**Task statement:** Copy the listing below line for line, with no changes.

(Element and text position data)
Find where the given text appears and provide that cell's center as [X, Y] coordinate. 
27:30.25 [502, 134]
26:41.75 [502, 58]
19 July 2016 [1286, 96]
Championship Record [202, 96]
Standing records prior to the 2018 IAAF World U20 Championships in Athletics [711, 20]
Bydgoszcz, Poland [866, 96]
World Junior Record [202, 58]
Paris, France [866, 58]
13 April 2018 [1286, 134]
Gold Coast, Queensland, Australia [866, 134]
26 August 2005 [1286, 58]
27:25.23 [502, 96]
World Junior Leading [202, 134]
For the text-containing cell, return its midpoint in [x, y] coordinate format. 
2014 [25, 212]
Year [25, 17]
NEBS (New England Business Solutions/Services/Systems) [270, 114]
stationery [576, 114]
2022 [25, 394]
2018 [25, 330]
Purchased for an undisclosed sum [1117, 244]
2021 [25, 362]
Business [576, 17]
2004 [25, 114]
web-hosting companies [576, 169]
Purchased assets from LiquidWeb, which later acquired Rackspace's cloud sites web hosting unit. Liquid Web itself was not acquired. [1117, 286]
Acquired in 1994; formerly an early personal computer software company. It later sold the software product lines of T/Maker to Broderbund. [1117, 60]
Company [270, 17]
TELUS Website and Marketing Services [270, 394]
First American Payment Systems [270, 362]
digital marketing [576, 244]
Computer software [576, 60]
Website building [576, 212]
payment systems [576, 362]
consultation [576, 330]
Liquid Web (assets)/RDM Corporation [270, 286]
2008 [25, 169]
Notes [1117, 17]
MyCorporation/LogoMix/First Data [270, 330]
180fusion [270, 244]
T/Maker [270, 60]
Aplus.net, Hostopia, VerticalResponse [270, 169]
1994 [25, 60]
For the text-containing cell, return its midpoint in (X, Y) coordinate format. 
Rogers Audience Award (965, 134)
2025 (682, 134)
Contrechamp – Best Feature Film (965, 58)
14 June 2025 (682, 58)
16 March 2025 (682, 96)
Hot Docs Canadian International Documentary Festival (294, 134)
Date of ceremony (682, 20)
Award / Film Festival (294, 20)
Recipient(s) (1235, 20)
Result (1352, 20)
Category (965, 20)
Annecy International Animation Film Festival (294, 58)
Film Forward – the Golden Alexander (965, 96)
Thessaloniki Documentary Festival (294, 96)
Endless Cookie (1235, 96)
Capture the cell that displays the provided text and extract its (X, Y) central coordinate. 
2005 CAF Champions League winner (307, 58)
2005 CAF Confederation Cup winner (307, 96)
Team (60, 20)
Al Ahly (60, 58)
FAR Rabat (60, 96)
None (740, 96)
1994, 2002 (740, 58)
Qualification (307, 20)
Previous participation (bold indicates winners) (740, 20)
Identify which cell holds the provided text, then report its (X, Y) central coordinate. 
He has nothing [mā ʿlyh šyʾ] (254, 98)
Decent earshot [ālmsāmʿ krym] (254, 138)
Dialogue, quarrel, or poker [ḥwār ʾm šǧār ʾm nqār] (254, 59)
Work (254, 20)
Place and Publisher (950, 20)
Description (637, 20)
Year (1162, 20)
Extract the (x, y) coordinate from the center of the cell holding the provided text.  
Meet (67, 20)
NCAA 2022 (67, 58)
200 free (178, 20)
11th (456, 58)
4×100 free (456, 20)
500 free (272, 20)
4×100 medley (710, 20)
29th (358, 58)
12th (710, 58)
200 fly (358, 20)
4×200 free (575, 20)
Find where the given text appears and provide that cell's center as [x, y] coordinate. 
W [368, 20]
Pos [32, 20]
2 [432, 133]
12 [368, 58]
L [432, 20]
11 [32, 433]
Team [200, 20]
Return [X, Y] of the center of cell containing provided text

**Answer to the task:**
Find where the given text appears and provide that cell's center as [X, Y] coordinate. 
27:30.25 [502, 134]
26:41.75 [502, 58]
19 July 2016 [1286, 96]
Championship Record [202, 96]
Standing records prior to the 2018 IAAF World U20 Championships in Athletics [711, 20]
Bydgoszcz, Poland [866, 96]
World Junior Record [202, 58]
Paris, France [866, 58]
13 April 2018 [1286, 134]
Gold Coast, Queensland, Australia [866, 134]
26 August 2005 [1286, 58]
27:25.23 [502, 96]
World Junior Leading [202, 134]
For the text-containing cell, return its midpoint in [x, y] coordinate format. 
2014 [25, 212]
Year [25, 17]
NEBS (New England Business Solutions/Services/Systems) [270, 114]
stationery [576, 114]
2022 [25, 394]
2018 [25, 330]
Purchased for an undisclosed sum [1117, 244]
2021 [25, 362]
Business [576, 17]
2004 [25, 114]
web-hosting companies [576, 169]
Purchased assets from LiquidWeb, which later acquired Rackspace's cloud sites web hosting unit. Liquid Web itself was not acquired. [1117, 286]
Acquired in 1994; formerly an early personal computer software company. It later sold the software product lines of T/Maker to Broderbund. [1117, 60]
Company [270, 17]
TELUS Website and Marketing Services [270, 394]
First American Payment Systems [270, 362]
digital marketing [576, 244]
Computer software [576, 60]
Website building [576, 212]
payment systems [576, 362]
consultation [576, 330]
Liquid Web (assets)/RDM Corporation [270, 286]
2008 [25, 169]
Notes [1117, 17]
MyCorporation/LogoMix/First Data [270, 330]
180fusion [270, 244]
T/Maker [270, 60]
Aplus.net, Hostopia, VerticalResponse [270, 169]
1994 [25, 60]
For the text-containing cell, return its midpoint in (X, Y) coordinate format. 
Rogers Audience Award (965, 134)
2025 (682, 134)
Contrechamp – Best Feature Film (965, 58)
14 June 2025 (682, 58)
16 March 2025 (682, 96)
Hot Docs Canadian International Documentary Festival (294, 134)
Date of ceremony (682, 20)
Award / Film Festival (294, 20)
Recipient(s) (1235, 20)
Result (1352, 20)
Category (965, 20)
Annecy International Animation Film Festival (294, 58)
Film Forward – the Golden Alexander (965, 96)
Thessaloniki Documentary Festival (294, 96)
Endless Cookie (1235, 96)
Capture the cell that displays the provided text and extract its (X, Y) central coordinate. 
2005 CAF Champions League winner (307, 58)
2005 CAF Confederation Cup winner (307, 96)
Team (60, 20)
Al Ahly (60, 58)
FAR Rabat (60, 96)
None (740, 96)
1994, 2002 (740, 58)
Qualification (307, 20)
Previous participation (bold indicates winners) (740, 20)
Identify which cell holds the provided text, then report its (X, Y) central coordinate. 
He has nothing [mā ʿlyh šyʾ] (254, 98)
Decent earshot [ālmsāmʿ krym] (254, 138)
Dialogue, quarrel, or poker [ḥwār ʾm šǧār ʾm nqār] (254, 59)
Work (254, 20)
Place and Publisher (950, 20)
Description (637, 20)
Year (1162, 20)
Extract the (x, y) coordinate from the center of the cell holding the provided text.  
Meet (67, 20)
NCAA 2022 (67, 58)
200 free (178, 20)
11th (456, 58)
4×100 free (456, 20)
500 free (272, 20)
4×100 medley (710, 20)
29th (358, 58)
12th (710, 58)
200 fly (358, 20)
4×200 free (575, 20)
Find where the given text appears and provide that cell's center as [x, y] coordinate. 
W [368, 20]
Pos [32, 20]
2 [432, 133]
12 [368, 58]
L [432, 20]
11 [32, 433]
Team [200, 20]
Return [X, Y] of the center of cell containing provided text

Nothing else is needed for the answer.